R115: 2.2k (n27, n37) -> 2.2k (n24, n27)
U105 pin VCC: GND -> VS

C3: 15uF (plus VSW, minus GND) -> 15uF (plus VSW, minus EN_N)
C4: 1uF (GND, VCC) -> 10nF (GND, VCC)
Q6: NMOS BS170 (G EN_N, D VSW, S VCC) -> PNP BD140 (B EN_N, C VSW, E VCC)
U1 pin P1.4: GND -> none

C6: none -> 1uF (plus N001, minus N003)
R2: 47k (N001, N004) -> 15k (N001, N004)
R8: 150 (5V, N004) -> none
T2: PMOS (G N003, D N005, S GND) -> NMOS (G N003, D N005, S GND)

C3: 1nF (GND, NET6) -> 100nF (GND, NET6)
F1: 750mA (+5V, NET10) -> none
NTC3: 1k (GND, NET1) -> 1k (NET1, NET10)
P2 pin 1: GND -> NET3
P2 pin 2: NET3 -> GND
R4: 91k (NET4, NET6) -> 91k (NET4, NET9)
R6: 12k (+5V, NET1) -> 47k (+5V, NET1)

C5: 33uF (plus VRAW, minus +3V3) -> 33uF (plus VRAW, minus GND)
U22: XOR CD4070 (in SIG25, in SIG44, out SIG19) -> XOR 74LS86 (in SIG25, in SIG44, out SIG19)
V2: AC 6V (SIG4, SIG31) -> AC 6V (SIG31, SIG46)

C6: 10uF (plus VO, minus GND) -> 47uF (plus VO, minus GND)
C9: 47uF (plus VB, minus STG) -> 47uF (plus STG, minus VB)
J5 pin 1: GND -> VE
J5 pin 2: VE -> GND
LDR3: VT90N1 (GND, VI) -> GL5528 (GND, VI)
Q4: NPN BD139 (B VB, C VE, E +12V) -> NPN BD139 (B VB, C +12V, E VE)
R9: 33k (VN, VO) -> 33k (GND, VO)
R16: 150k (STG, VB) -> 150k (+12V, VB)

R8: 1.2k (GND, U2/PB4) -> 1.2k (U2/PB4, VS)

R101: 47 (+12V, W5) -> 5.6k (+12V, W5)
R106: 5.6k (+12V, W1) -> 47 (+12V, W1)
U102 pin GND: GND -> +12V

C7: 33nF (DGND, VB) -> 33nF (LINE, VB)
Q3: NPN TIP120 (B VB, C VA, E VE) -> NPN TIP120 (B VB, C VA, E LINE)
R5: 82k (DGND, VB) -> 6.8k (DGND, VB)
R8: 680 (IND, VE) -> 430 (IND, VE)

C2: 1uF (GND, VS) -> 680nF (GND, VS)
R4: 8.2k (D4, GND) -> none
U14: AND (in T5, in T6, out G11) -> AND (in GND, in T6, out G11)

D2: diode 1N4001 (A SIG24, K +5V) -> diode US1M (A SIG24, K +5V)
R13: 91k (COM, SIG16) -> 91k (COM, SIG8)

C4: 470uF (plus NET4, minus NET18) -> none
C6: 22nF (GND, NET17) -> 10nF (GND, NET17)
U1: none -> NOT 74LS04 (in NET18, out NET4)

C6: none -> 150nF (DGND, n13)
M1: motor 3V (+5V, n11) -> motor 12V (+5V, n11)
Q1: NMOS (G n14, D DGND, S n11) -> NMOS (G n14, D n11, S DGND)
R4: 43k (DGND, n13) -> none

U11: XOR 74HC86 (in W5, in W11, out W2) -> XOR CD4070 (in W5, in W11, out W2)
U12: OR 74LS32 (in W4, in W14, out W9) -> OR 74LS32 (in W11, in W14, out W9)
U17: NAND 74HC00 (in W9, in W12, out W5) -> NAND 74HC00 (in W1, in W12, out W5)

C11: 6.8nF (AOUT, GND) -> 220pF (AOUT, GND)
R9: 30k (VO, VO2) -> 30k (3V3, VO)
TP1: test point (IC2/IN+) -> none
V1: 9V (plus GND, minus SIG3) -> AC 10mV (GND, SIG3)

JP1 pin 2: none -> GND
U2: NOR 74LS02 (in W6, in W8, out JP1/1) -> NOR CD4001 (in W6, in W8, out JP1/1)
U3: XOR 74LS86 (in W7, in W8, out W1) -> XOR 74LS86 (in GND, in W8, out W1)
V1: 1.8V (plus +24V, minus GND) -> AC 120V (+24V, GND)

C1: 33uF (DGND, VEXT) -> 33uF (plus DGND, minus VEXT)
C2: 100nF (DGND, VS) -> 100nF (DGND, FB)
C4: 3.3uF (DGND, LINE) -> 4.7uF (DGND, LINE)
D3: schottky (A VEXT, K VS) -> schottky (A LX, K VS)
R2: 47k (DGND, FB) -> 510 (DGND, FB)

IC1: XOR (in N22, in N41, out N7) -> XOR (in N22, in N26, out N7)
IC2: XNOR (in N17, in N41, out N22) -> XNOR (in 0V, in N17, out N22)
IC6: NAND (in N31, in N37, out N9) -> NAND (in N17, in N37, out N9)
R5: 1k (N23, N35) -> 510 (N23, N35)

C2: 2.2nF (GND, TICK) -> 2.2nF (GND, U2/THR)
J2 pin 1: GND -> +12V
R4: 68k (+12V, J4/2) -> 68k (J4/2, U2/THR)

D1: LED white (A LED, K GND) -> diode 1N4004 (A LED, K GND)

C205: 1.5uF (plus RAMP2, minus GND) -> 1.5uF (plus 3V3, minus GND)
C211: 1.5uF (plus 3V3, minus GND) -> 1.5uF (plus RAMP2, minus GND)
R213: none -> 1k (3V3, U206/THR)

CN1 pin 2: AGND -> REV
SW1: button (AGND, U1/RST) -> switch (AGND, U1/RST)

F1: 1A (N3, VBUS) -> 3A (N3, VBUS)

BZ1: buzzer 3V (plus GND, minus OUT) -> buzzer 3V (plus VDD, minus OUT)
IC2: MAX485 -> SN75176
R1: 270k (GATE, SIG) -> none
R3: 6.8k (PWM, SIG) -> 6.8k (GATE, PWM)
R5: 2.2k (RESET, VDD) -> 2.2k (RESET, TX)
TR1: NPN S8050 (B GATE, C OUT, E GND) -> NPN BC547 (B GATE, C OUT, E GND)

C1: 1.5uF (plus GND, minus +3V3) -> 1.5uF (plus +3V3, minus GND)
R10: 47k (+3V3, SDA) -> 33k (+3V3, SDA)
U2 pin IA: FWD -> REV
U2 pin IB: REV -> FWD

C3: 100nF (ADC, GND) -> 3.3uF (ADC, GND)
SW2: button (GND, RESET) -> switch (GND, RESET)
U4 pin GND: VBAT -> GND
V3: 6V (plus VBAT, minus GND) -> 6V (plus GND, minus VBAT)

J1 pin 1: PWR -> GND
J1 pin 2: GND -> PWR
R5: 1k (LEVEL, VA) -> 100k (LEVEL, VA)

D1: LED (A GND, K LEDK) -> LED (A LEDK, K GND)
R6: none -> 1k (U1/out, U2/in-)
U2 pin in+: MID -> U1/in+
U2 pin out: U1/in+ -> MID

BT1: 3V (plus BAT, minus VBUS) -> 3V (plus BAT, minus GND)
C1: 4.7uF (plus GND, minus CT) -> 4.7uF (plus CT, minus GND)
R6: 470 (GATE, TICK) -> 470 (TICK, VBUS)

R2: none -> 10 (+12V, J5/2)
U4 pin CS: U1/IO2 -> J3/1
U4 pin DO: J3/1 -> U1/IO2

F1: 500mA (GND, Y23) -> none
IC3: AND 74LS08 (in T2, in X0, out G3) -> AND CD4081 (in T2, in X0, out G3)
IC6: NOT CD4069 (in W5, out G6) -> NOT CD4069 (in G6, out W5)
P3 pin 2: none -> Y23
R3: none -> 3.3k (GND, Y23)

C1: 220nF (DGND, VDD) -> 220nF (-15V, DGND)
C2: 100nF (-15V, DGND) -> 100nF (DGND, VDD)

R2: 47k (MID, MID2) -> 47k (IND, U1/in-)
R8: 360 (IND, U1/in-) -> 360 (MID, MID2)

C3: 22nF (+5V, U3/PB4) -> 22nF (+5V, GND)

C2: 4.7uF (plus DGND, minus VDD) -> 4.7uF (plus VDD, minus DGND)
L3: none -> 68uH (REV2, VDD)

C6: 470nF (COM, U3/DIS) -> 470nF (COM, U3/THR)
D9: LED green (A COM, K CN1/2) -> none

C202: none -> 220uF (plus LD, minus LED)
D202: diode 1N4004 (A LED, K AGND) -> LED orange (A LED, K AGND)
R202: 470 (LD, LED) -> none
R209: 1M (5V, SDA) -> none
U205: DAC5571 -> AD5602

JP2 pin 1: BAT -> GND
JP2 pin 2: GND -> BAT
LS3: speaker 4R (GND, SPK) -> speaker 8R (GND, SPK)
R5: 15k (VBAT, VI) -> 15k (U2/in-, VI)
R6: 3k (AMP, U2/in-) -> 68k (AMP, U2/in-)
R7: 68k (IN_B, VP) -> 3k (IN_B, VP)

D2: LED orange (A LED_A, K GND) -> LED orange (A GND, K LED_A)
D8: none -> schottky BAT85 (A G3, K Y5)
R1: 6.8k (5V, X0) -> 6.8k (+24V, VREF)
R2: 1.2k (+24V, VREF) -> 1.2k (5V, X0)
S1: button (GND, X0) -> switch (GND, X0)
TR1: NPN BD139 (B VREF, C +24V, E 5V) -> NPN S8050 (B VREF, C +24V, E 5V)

▸ TASK GOAL
Go over the listing above and copy out each line that includes "VEXT".

▸ REPLY TO THE EXERCISE
C1: 33uF (DGND, VEXT) -> 33uF (plus DGND, minus VEXT)
D3: schottky (A VEXT, K VS) -> schottky (A LX, K VS)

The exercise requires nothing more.